§ Task item
From the line that holds "R101: 100k (GND, N2) -> none" to the end of the records, reproduce every line exactly. No pictures.

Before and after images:

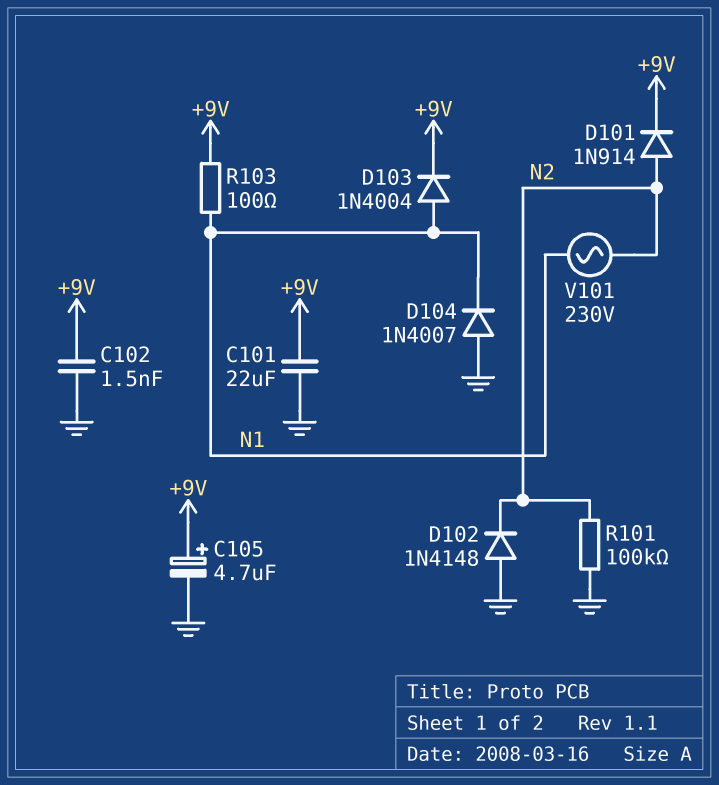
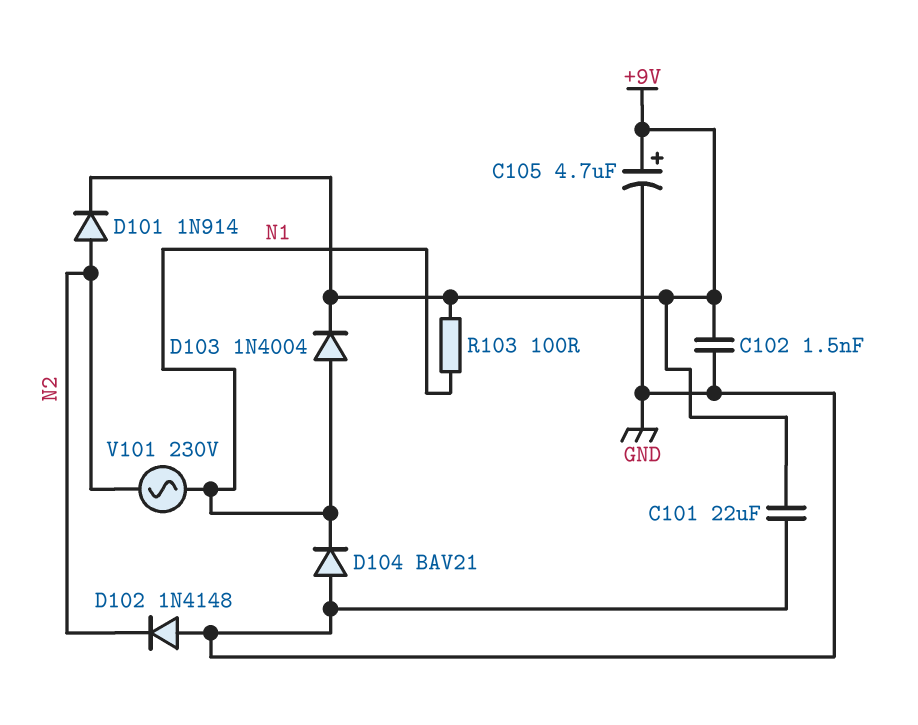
D104: diode 1N4007 (A GND, K N1) -> diode BAV21 (A GND, K N1)
R101: 100k (GND, N2) -> none

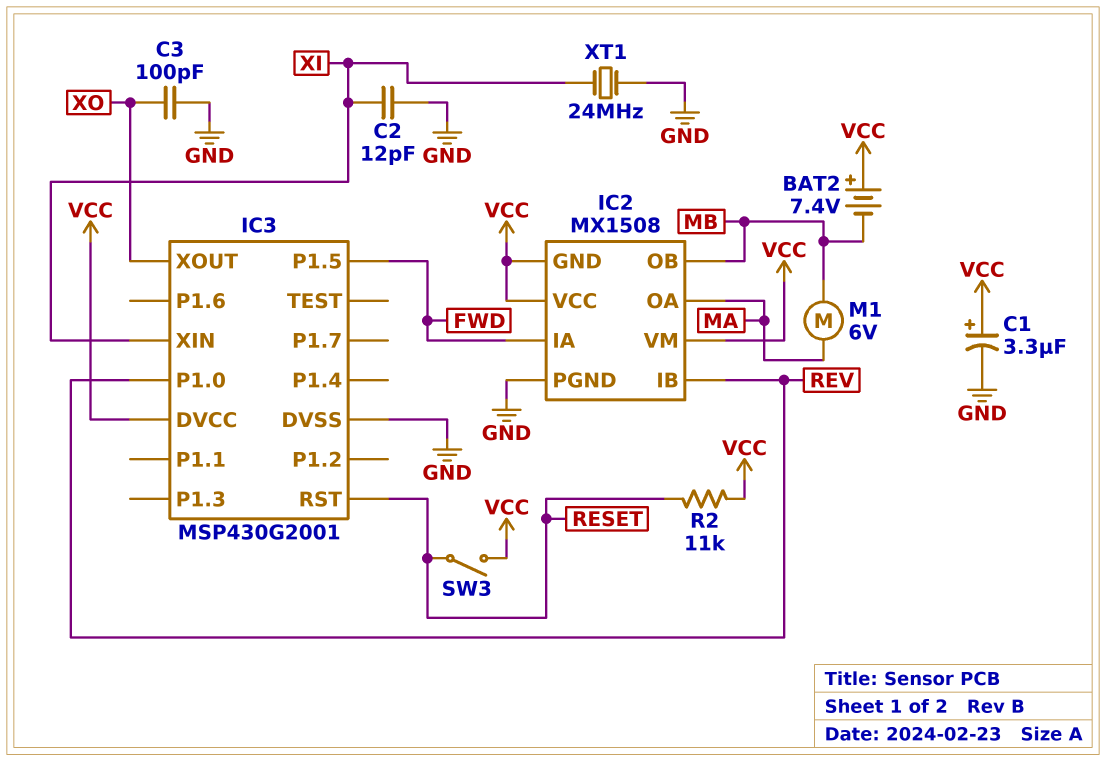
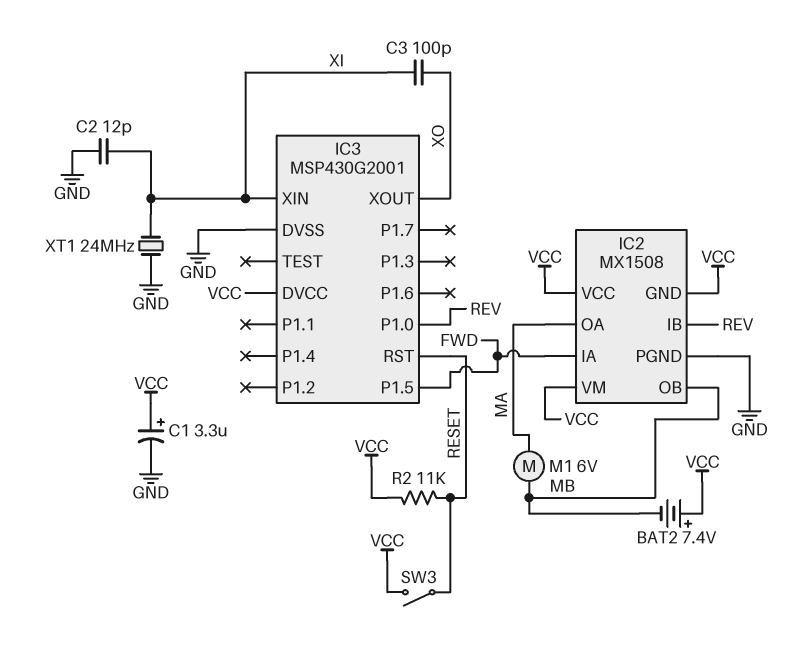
C3: 100pF (GND, XO) -> 100pF (XI, XO)

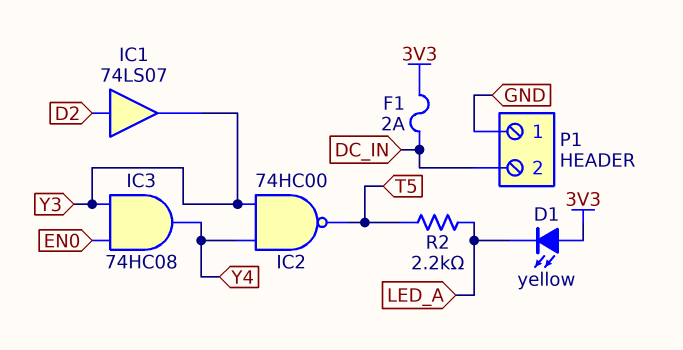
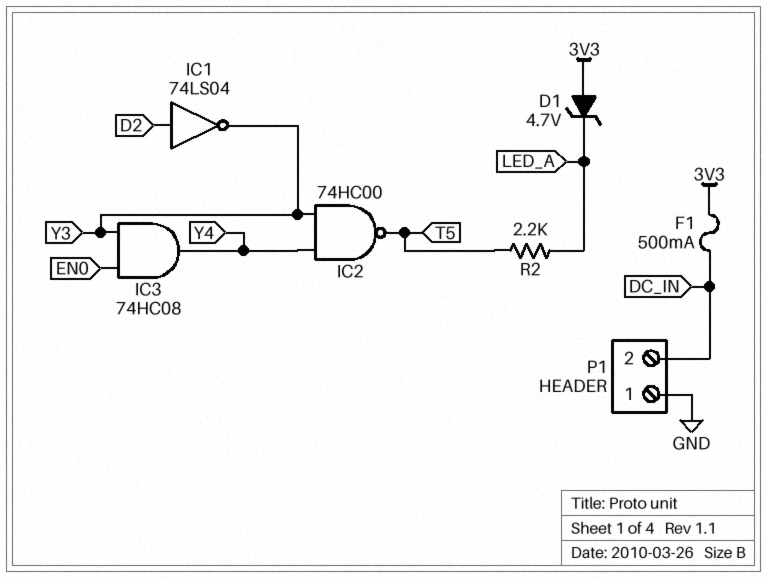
D1: LED yellow (A 3V3, K LED_A) -> zener 4.7V (A 3V3, K LED_A)
F1: 2A (3V3, DC_IN) -> 500mA (3V3, DC_IN)
IC1: buffer 74LS07 (in D2, out Y3) -> NOT 74LS04 (in D2, out Y3)

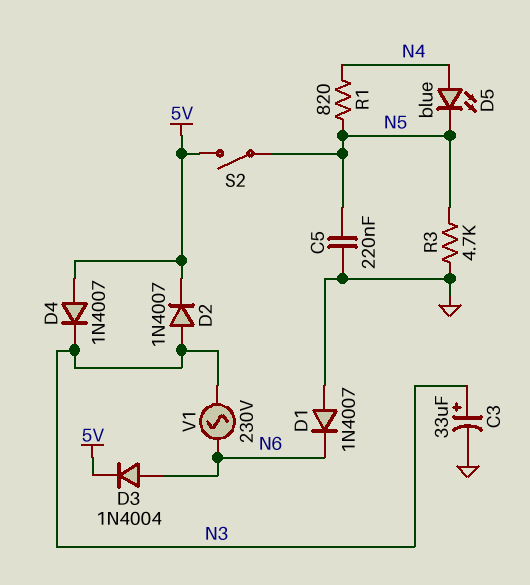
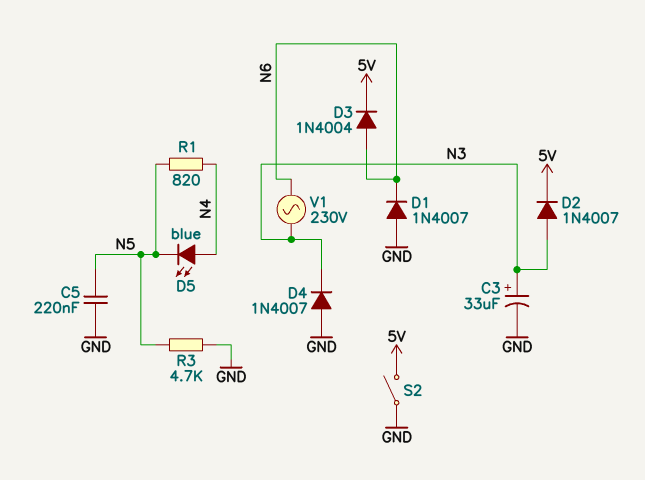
D4: diode 1N4007 (A 5V, K N3) -> diode 1N4007 (A GND, K N3)
S2: switch (5V, N5) -> switch (5V, GND)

§ Answer section
R101: 100k (GND, N2) -> none

C3: 100pF (GND, XO) -> 100pF (XI, XO)

D1: LED yellow (A 3V3, K LED_A) -> zener 4.7V (A 3V3, K LED_A)
F1: 2A (3V3, DC_IN) -> 500mA (3V3, DC_IN)
IC1: buffer 74LS07 (in D2, out Y3) -> NOT 74LS04 (in D2, out Y3)

D4: diode 1N4007 (A 5V, K N3) -> diode 1N4007 (A GND, K N3)
S2: switch (5V, N5) -> switch (5V, GND)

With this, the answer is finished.